**How to complete this task:** Please repeat the listing below in its entirety, exactly.

**Given information:**
**********

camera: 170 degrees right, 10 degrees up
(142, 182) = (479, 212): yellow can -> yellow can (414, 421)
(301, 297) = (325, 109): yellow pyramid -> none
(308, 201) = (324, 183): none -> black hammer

**********

**Task answer:**
camera: 170 degrees right, 10 degrees up
(142, 182) = (479, 212): yellow can -> yellow can (414, 421)
(301, 297) = (325, 109): yellow pyramid -> none
(308, 201) = (324, 183): none -> black hammer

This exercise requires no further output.